• **WORK TO BE COMPLETED**
Give the lines below again, exactly as they stand, and leave out the images.

• **PROVIDED INFORMATION**
↓↓↓

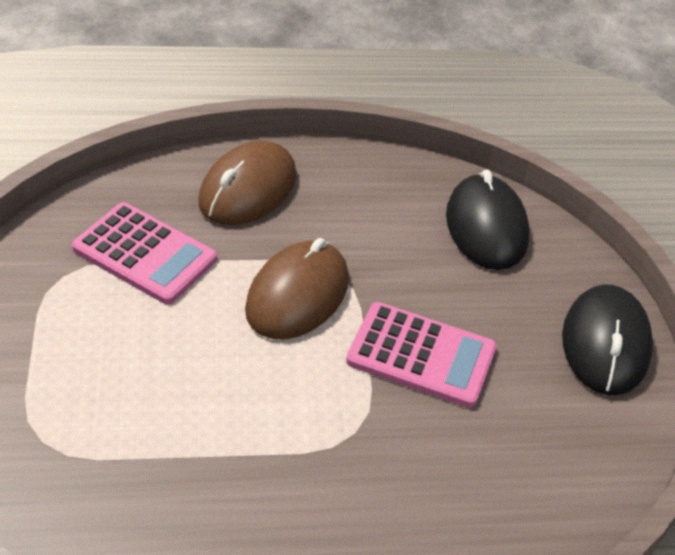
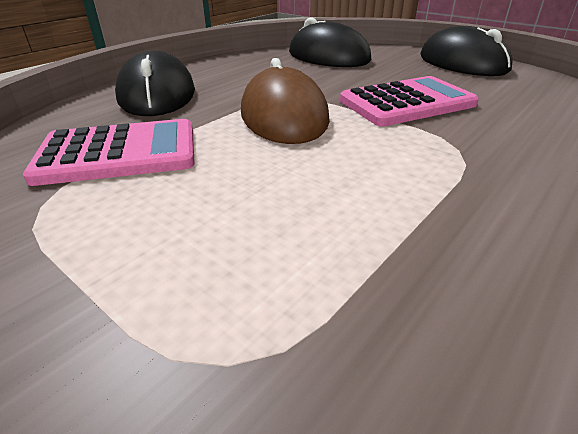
camera: 40 degrees left, 10 degrees down
(248, 189) = (157, 95): brown mouse -> black mouse

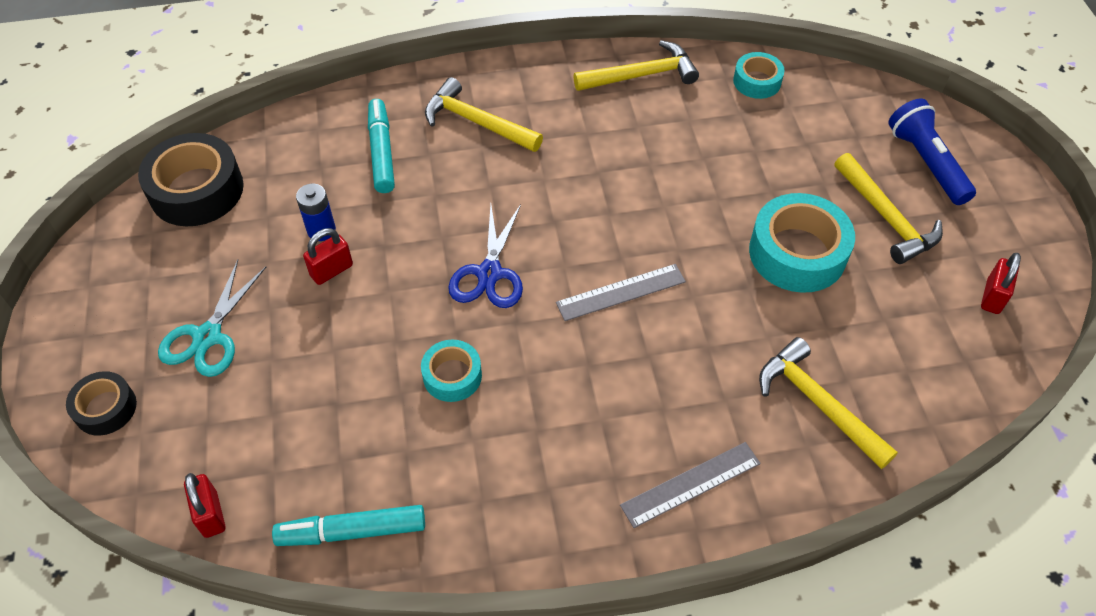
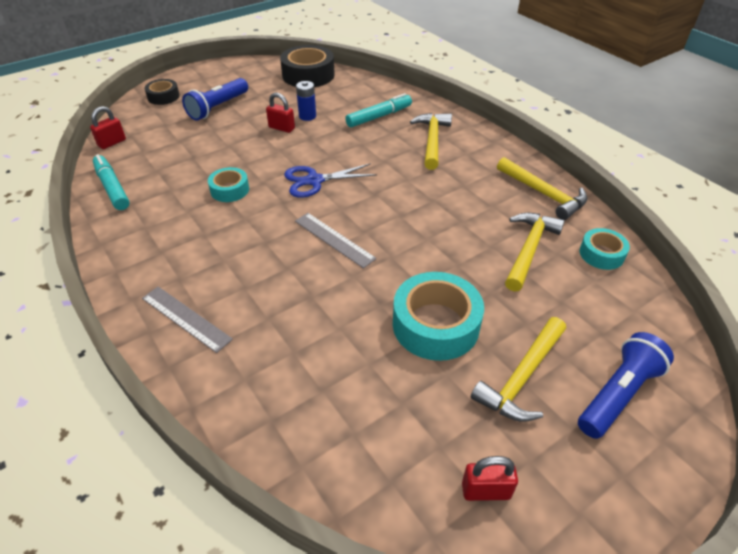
camera: 65 degrees right, 10 degrees down
(208, 336) = (218, 108): turquoise scissors -> blue flashlight
(817, 403) = (288, 375): yellow hammer -> yellow hammer (529, 249)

↑↑↑

• **TASK OUTPUT**
camera: 40 degrees left, 10 degrees down
(248, 189) = (157, 95): brown mouse -> black mouse

camera: 65 degrees right, 10 degrees down
(208, 336) = (218, 108): turquoise scissors -> blue flashlight
(817, 403) = (288, 375): yellow hammer -> yellow hammer (529, 249)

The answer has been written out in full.